(Provided entries Opens)
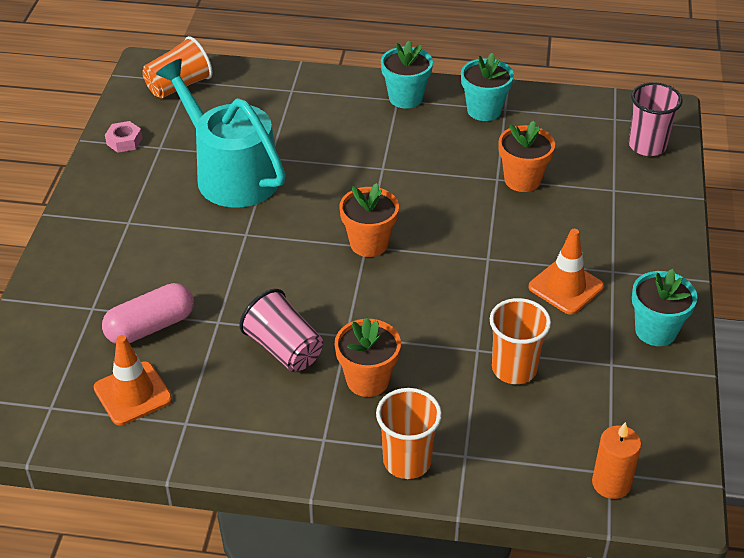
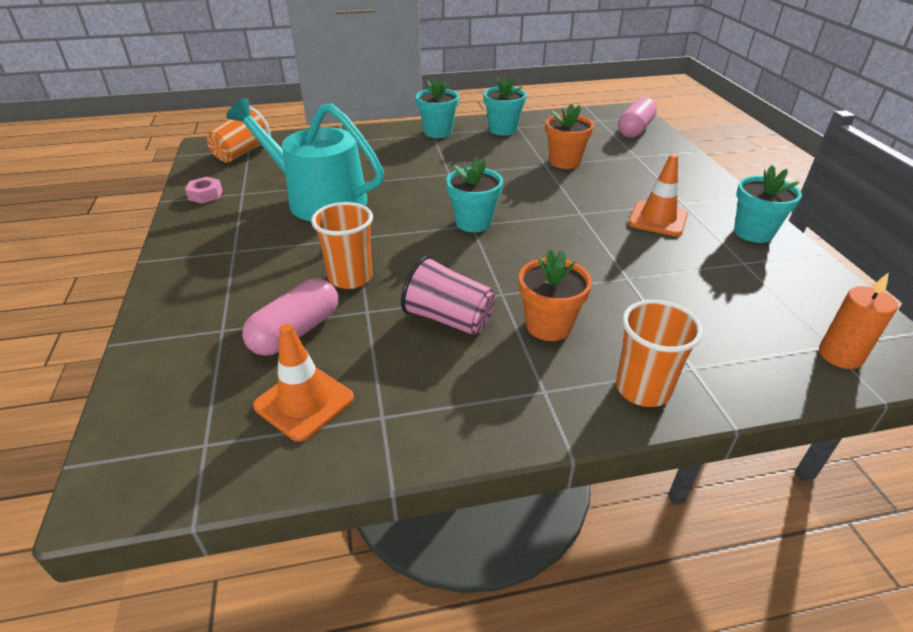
camera: 20 degrees left, 5 degrees down
orange flower pot [340,183,399,257] -> turquoise flower pot [446,157,503,232]
orange cup [490,298,551,384] -> orange cup moved to [311,202,373,289]
pink cup [629,82,683,156] -> pink capsule [618,97,657,138]

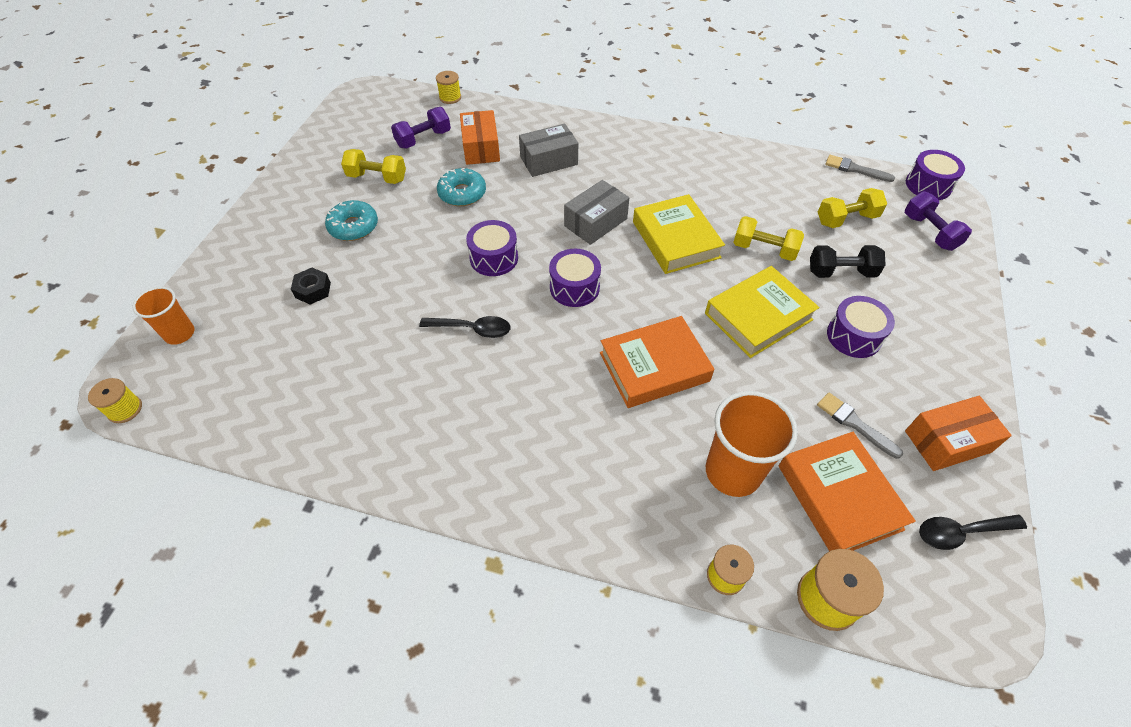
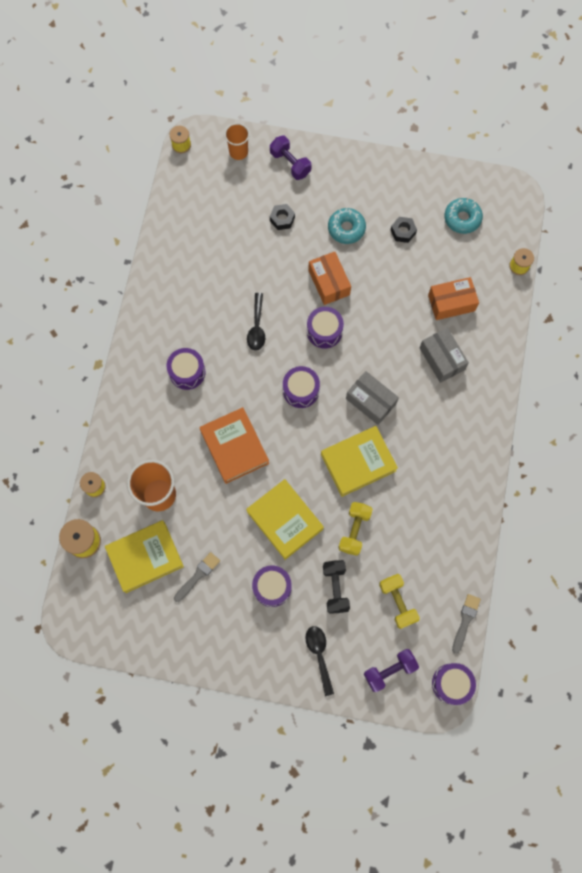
camera: 85 degrees right, 20 degrees up
yellow dumbbell [341,149,406,184] -> black nut [391,217,417,243]
purple dumbbell [391,107,451,148] -> purple dumbbell moved to [270,136,312,180]
turquoise donut [437,168,486,206] -> turquoise donut moved to [444,198,483,234]
orange book [779,432,916,551] -> yellow book [105,520,184,593]
orange box [905,396,1012,471] -> orange box moved to [308,251,351,305]
black spoon [919,514,1027,550] -> black spoon moved to [305,626,334,696]
none -> purple drum [167,348,205,390]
(Provided entries Closes)
Your task is a word-for-word transcription of the entries, leaving out all pictures.

▶ **Reply to the exercise**
camera: 20 degrees left, 5 degrees down
orange flower pot [340,183,399,257] -> turquoise flower pot [446,157,503,232]
orange cup [490,298,551,384] -> orange cup moved to [311,202,373,289]
pink cup [629,82,683,156] -> pink capsule [618,97,657,138]

camera: 85 degrees right, 20 degrees up
yellow dumbbell [341,149,406,184] -> black nut [391,217,417,243]
purple dumbbell [391,107,451,148] -> purple dumbbell moved to [270,136,312,180]
turquoise donut [437,168,486,206] -> turquoise donut moved to [444,198,483,234]
orange book [779,432,916,551] -> yellow book [105,520,184,593]
orange box [905,396,1012,471] -> orange box moved to [308,251,351,305]
black spoon [919,514,1027,550] -> black spoon moved to [305,626,334,696]
none -> purple drum [167,348,205,390]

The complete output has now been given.